What the task asks:
In the listing below, count the lines containing the string "preserve". Reply with that number only.

The data:
=-=-=-=-=

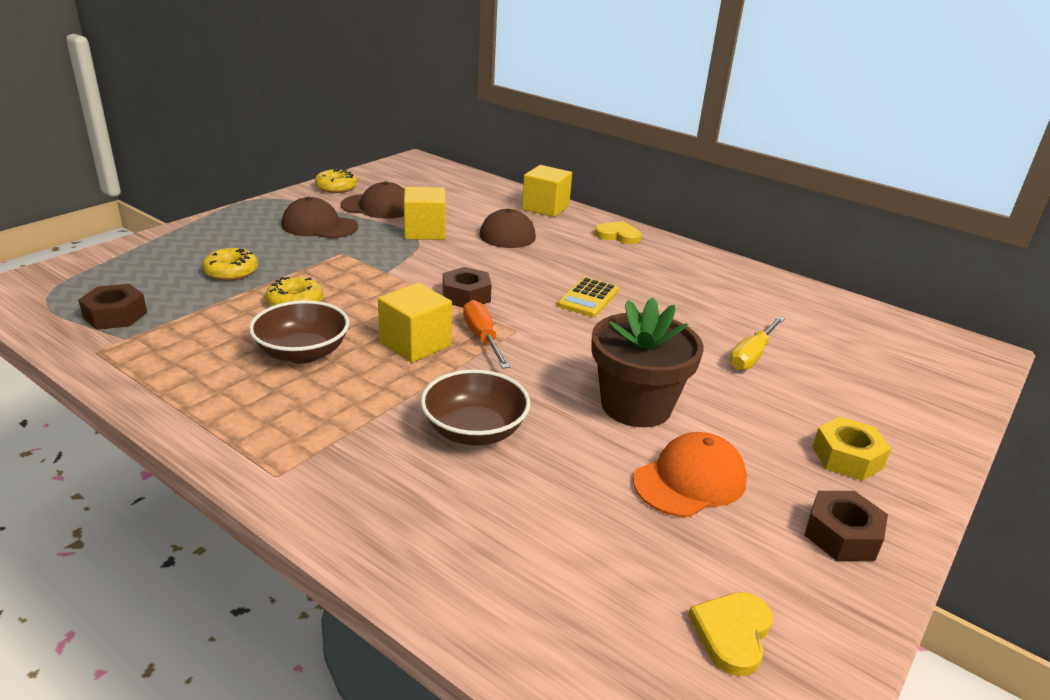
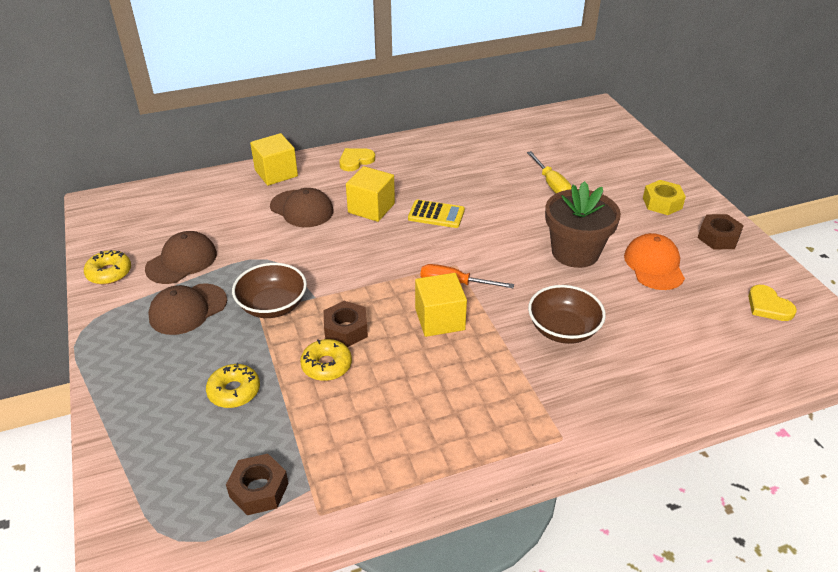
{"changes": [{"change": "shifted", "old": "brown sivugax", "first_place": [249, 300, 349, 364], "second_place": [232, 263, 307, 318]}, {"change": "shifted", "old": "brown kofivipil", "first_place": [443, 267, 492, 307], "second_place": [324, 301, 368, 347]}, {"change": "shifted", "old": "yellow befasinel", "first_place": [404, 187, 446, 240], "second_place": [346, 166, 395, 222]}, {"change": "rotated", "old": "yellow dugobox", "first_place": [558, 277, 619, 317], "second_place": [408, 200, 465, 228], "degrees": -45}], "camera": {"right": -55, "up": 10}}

=-=-=-=-=

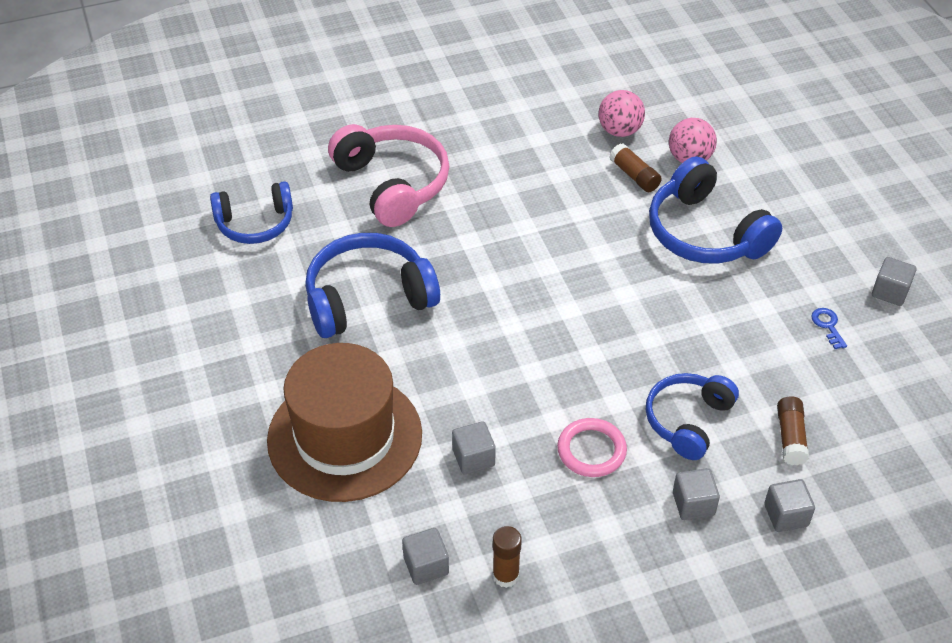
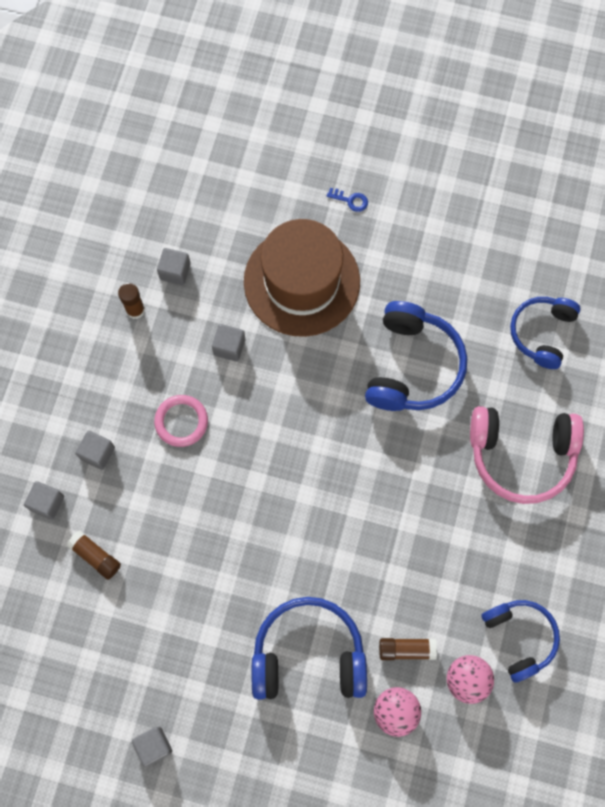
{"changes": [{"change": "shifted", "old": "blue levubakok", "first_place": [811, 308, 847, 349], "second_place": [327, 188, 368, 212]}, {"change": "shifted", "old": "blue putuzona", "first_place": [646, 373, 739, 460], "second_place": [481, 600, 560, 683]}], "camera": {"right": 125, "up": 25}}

=-=-=-=-=

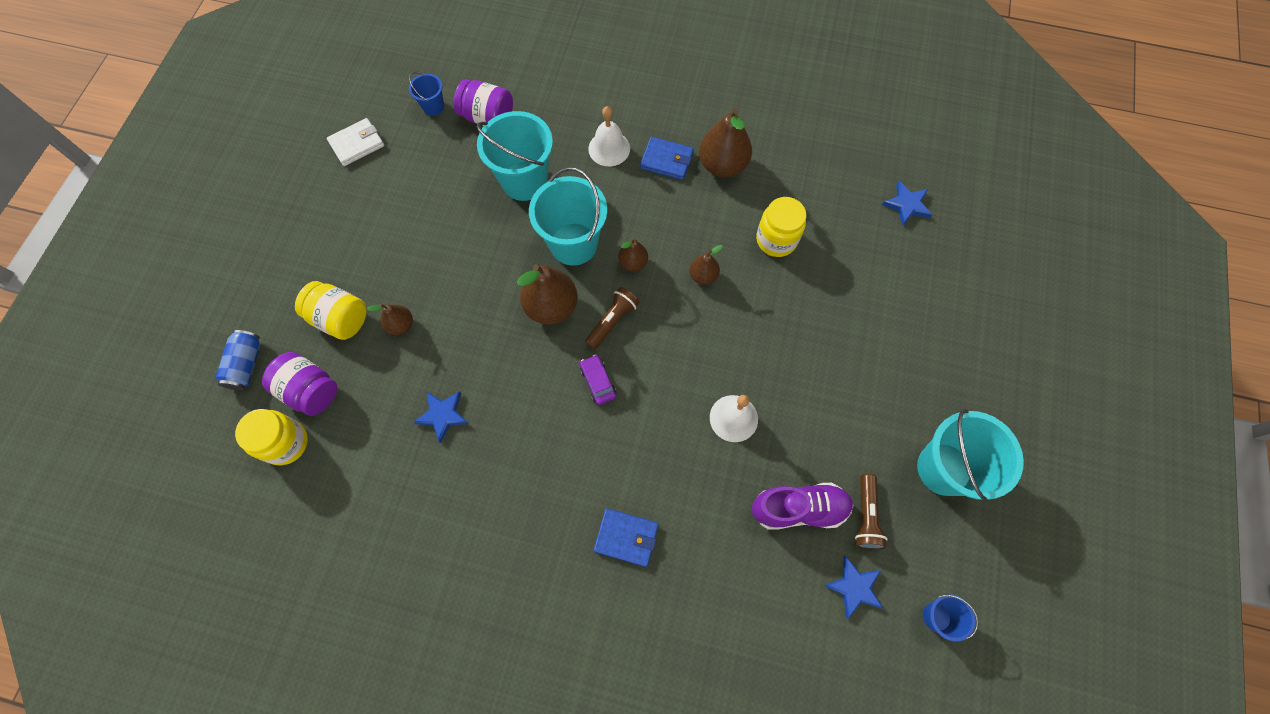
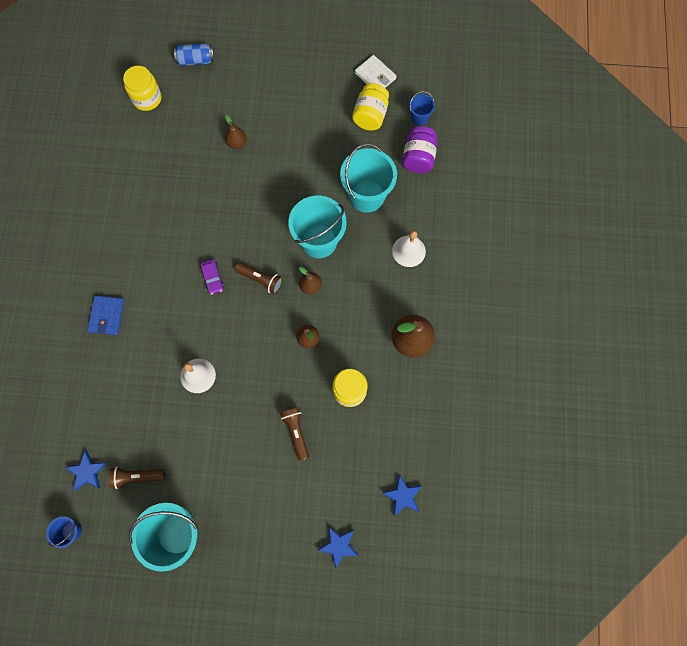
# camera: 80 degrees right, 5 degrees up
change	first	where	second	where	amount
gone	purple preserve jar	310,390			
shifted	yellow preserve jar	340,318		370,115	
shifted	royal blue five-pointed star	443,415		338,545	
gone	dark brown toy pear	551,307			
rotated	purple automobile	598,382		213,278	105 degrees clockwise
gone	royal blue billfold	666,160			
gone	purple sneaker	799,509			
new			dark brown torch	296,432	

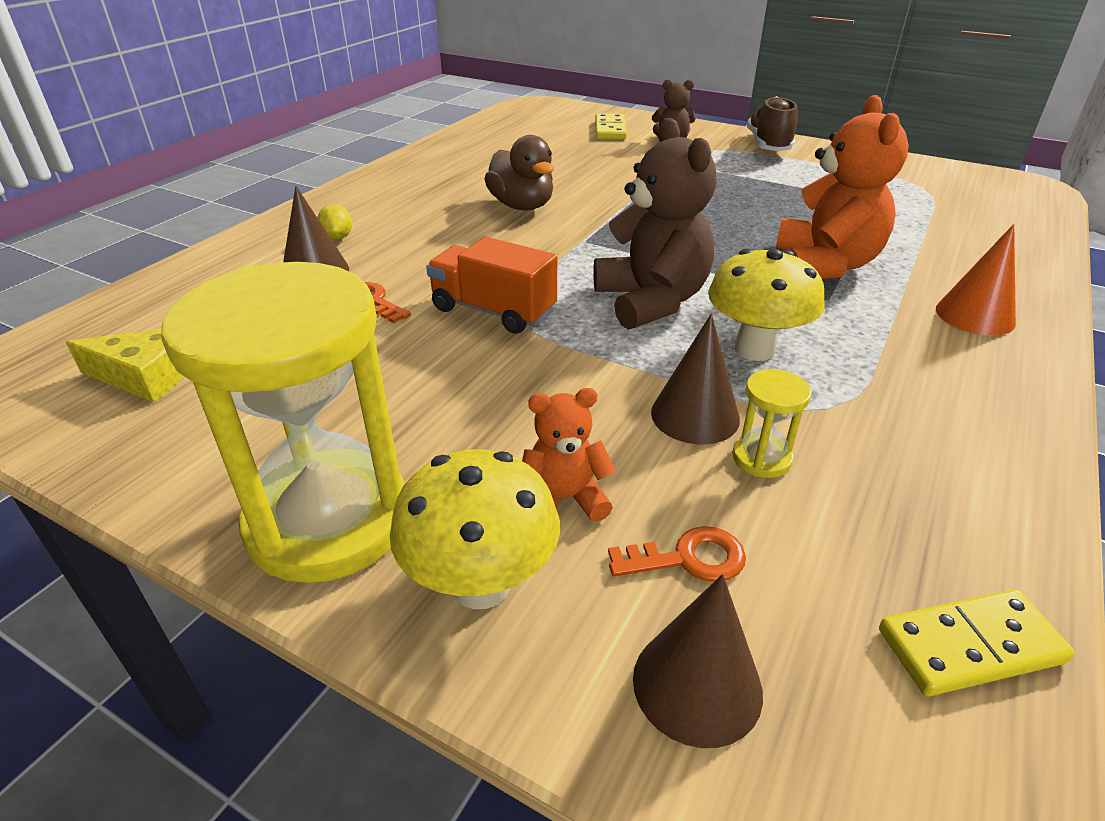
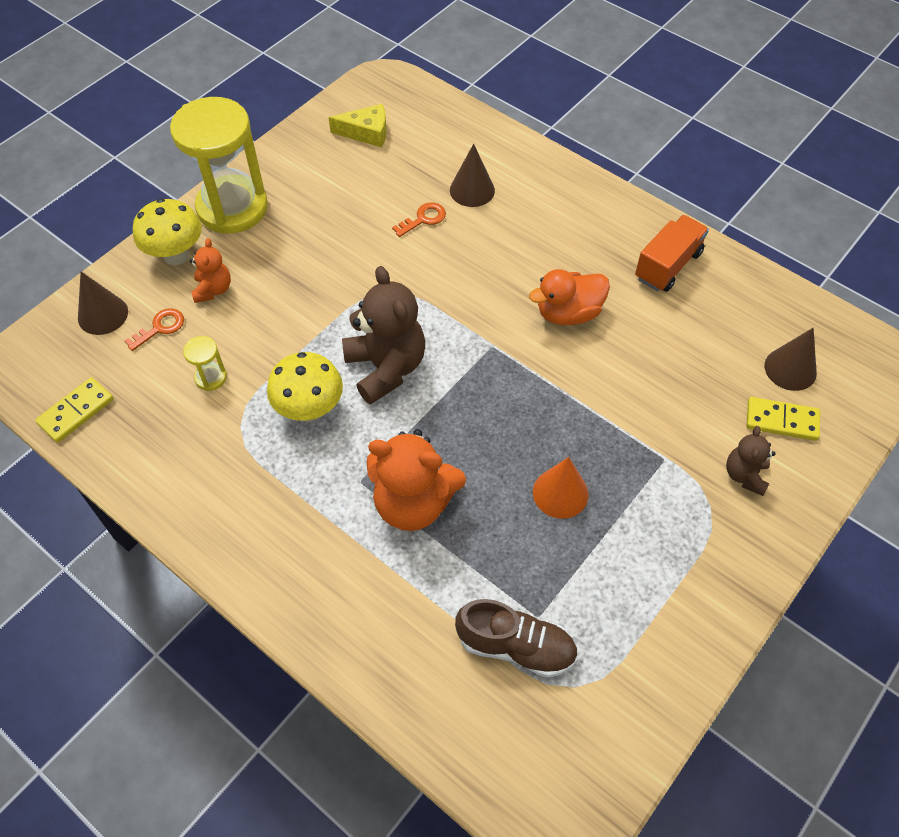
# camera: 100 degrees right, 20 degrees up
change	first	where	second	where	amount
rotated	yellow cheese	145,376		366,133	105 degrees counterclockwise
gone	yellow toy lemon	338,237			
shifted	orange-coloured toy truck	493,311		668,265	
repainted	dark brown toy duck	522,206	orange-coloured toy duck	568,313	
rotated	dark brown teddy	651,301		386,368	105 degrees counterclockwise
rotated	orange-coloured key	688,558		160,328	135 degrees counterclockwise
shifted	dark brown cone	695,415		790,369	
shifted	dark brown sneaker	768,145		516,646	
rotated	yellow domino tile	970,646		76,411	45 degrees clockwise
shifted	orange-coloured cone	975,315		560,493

=-=-=-=-=

Answer space:
2